→ Brief:
For each line of the data below that holds "USER", copy the line.

↓

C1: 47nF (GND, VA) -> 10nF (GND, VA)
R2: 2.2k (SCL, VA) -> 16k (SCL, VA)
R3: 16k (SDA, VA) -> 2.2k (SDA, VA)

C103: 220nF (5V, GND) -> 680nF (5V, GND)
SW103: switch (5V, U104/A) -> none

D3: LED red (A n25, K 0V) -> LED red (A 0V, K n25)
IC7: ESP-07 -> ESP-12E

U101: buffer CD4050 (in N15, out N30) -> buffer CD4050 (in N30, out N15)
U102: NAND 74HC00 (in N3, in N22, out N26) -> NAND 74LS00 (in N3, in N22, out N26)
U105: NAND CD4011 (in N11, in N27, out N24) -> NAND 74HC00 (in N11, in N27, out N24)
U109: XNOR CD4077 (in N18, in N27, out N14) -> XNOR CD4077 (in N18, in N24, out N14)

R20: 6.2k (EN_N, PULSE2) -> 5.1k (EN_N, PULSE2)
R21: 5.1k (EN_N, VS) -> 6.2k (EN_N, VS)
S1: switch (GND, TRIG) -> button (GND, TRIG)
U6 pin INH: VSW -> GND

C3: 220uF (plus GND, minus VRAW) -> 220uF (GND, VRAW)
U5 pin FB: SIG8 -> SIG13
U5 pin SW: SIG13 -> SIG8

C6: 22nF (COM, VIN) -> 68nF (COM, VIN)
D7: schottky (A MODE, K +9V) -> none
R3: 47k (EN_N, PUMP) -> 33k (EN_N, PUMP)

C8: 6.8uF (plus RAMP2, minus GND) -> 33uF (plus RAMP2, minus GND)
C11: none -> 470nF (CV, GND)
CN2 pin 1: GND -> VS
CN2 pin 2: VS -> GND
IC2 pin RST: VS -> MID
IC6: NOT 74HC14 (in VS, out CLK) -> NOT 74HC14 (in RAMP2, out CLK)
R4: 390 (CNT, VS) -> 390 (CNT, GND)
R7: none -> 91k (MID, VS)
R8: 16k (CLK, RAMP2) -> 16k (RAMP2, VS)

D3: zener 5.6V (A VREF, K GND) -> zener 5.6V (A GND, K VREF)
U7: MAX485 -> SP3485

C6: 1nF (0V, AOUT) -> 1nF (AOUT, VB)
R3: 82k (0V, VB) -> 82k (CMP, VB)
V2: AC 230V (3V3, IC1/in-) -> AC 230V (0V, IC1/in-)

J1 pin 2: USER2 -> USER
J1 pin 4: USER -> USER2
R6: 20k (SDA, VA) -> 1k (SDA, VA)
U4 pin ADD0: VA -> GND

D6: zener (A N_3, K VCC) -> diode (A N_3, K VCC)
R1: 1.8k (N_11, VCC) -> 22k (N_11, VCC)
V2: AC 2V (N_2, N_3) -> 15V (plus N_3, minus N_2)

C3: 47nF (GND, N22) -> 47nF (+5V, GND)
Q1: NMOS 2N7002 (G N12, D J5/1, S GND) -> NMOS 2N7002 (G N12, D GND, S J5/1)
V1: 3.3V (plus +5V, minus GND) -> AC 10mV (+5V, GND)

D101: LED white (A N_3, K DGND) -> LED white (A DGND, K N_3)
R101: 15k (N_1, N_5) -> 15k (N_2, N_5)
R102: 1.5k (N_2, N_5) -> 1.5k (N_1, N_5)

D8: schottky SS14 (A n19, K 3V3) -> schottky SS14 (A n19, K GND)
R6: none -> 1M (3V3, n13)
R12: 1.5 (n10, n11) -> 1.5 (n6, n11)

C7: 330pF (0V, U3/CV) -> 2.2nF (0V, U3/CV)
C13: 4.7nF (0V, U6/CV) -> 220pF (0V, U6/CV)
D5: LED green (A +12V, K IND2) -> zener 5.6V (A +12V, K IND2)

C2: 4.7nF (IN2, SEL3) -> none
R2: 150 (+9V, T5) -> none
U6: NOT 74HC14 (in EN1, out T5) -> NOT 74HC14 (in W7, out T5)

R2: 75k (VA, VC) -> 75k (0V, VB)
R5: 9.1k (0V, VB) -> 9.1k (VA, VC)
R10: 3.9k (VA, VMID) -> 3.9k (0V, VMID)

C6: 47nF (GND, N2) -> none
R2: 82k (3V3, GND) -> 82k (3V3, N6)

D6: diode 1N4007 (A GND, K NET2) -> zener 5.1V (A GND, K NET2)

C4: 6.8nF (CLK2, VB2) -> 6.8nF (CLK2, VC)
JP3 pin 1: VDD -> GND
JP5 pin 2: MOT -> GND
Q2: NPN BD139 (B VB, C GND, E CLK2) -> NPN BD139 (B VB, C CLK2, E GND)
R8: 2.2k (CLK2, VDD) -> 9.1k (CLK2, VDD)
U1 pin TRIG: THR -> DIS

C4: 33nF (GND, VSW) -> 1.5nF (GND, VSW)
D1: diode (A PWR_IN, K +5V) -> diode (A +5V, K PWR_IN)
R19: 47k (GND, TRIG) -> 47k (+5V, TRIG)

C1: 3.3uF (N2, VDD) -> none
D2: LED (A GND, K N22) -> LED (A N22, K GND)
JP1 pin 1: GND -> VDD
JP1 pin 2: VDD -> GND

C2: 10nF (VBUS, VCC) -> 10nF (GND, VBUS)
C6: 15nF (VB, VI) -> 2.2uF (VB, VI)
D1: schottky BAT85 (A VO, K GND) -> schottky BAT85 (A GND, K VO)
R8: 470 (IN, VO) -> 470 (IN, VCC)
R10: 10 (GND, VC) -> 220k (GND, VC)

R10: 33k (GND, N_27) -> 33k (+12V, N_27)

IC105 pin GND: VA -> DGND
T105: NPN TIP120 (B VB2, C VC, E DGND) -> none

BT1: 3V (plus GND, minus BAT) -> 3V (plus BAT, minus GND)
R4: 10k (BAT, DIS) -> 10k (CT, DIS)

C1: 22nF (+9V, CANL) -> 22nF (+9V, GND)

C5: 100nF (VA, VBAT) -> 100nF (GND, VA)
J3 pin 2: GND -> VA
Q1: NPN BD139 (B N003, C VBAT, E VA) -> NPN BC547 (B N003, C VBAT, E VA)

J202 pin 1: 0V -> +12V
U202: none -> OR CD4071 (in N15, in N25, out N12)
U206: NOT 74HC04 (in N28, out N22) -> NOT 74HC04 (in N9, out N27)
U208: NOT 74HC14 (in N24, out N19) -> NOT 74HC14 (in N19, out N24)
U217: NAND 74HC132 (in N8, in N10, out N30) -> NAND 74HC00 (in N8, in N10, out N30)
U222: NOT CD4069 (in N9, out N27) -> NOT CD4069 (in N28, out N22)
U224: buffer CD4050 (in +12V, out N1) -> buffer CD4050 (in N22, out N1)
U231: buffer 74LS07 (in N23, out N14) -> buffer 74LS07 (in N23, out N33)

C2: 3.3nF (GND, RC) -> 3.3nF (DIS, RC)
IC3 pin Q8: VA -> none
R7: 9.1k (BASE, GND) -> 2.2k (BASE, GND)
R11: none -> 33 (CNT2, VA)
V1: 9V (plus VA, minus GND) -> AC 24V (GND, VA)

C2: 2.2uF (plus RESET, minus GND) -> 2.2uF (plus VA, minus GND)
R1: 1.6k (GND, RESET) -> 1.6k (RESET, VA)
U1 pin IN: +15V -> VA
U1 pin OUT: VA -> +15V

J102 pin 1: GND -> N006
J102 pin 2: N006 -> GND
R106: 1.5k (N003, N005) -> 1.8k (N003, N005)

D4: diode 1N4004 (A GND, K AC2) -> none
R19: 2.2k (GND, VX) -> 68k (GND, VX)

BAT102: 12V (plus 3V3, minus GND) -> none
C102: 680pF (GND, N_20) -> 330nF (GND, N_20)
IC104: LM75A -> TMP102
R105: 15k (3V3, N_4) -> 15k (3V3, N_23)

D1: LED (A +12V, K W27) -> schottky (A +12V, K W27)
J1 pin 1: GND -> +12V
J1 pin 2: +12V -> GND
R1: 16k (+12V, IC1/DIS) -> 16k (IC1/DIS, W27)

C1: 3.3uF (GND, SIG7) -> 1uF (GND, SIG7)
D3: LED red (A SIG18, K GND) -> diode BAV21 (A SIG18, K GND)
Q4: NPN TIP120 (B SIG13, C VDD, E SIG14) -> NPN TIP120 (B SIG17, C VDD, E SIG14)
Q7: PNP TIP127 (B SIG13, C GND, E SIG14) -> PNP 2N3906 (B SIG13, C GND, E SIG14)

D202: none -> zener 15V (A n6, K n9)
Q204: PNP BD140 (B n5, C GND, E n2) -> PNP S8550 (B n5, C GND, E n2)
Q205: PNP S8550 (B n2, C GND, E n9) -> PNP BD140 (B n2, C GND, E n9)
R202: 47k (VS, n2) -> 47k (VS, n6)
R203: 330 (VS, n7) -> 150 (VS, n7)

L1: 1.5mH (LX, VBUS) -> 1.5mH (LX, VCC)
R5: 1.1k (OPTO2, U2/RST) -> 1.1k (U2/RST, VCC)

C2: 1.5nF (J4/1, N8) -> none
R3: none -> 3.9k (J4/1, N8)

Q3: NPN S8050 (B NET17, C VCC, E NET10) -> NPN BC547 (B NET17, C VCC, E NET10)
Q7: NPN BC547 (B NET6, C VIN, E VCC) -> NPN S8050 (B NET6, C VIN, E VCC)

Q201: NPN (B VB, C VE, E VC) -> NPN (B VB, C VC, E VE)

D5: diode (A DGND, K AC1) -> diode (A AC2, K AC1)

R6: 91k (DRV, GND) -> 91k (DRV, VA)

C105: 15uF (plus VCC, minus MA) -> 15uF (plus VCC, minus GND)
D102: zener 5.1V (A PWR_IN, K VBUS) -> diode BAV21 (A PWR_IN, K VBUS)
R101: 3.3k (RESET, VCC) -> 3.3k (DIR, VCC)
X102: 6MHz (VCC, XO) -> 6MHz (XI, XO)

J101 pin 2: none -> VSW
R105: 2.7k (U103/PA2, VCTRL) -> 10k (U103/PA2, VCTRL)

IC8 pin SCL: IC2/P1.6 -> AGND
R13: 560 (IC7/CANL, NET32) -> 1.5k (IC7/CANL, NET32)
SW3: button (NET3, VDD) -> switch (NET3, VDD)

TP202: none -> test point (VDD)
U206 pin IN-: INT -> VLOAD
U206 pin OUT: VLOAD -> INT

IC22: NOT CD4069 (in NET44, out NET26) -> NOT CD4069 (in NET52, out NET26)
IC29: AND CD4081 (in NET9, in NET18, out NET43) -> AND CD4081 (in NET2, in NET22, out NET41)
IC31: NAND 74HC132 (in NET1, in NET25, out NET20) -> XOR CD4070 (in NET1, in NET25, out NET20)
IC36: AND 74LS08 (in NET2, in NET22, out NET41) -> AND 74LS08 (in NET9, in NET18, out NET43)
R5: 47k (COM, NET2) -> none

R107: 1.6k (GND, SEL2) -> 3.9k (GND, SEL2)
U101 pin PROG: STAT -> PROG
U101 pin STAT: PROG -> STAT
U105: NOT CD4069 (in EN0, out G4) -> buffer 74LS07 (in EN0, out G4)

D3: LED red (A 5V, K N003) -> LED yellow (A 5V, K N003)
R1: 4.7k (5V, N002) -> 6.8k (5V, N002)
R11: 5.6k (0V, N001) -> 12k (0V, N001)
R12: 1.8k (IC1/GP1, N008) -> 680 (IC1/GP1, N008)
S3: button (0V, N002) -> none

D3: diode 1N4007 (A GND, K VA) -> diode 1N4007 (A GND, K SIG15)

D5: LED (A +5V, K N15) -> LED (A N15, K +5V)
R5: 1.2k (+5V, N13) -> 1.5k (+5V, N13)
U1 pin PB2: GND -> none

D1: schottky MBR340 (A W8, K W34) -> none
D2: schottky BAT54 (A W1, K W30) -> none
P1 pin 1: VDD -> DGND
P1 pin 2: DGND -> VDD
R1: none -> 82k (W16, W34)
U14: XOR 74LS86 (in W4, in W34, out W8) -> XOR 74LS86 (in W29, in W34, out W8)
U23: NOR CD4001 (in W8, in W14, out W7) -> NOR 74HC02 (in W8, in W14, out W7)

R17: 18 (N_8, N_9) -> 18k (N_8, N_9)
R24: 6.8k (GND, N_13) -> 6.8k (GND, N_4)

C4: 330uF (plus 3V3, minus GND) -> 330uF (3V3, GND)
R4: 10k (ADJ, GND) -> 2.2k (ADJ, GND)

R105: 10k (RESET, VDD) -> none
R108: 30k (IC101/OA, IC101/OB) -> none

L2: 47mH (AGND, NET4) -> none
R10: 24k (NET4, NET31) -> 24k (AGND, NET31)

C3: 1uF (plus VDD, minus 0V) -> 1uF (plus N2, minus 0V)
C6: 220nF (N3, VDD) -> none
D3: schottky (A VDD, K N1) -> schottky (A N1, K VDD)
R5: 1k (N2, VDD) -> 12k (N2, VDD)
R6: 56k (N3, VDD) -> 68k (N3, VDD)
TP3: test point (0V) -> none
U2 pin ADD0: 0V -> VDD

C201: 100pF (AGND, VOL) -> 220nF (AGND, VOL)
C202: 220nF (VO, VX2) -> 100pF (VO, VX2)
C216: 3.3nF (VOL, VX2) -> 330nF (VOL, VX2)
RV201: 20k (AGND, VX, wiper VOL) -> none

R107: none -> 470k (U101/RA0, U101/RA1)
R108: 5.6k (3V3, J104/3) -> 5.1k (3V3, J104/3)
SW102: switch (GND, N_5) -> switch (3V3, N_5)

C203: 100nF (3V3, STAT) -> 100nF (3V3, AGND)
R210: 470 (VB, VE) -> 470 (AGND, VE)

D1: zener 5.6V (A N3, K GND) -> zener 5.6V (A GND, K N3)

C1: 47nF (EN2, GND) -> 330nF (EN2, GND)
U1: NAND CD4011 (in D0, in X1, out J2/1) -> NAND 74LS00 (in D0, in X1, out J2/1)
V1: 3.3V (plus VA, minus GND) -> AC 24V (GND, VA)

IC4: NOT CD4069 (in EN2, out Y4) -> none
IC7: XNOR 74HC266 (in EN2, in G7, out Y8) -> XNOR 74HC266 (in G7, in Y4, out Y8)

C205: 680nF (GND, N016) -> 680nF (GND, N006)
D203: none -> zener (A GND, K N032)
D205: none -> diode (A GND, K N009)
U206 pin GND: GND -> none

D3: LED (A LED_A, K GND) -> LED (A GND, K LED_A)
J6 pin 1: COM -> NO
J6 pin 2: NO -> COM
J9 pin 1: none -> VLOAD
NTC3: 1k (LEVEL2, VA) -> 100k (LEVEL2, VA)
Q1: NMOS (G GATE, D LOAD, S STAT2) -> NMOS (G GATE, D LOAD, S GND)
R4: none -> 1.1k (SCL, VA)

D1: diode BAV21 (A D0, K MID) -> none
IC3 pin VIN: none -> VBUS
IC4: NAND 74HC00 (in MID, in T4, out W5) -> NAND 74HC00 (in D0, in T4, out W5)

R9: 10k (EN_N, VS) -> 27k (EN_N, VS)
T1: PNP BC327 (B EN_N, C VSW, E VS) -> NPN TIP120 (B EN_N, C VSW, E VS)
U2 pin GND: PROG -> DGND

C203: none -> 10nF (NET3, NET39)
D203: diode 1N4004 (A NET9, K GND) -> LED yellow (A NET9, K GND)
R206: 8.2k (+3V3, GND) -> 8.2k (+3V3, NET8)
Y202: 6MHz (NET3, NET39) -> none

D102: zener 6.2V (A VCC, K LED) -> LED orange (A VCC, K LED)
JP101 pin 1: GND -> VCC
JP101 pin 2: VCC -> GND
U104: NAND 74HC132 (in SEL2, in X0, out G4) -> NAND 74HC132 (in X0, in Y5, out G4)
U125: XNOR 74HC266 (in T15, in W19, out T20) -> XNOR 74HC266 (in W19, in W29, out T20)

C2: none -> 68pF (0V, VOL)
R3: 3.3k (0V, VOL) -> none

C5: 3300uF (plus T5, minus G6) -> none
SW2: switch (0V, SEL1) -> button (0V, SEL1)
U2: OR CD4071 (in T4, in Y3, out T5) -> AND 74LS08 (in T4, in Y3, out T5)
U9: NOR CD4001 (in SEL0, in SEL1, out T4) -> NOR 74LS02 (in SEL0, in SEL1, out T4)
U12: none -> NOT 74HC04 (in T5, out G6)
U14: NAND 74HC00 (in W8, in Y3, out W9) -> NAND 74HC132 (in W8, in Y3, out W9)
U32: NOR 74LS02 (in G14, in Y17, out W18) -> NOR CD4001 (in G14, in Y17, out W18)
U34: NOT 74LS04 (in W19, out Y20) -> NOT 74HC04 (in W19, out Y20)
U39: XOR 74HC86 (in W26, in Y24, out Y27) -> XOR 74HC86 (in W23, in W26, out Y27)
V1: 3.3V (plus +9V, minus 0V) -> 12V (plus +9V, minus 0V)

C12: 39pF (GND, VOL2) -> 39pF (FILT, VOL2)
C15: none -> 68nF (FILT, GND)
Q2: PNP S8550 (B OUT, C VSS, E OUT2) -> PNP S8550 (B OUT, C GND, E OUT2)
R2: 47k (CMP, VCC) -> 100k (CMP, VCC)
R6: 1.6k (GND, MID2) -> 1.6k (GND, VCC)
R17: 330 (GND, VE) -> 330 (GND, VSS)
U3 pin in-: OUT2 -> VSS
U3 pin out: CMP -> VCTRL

↑

→ Response:
J1 pin 2: USER2 -> USER
J1 pin 4: USER -> USER2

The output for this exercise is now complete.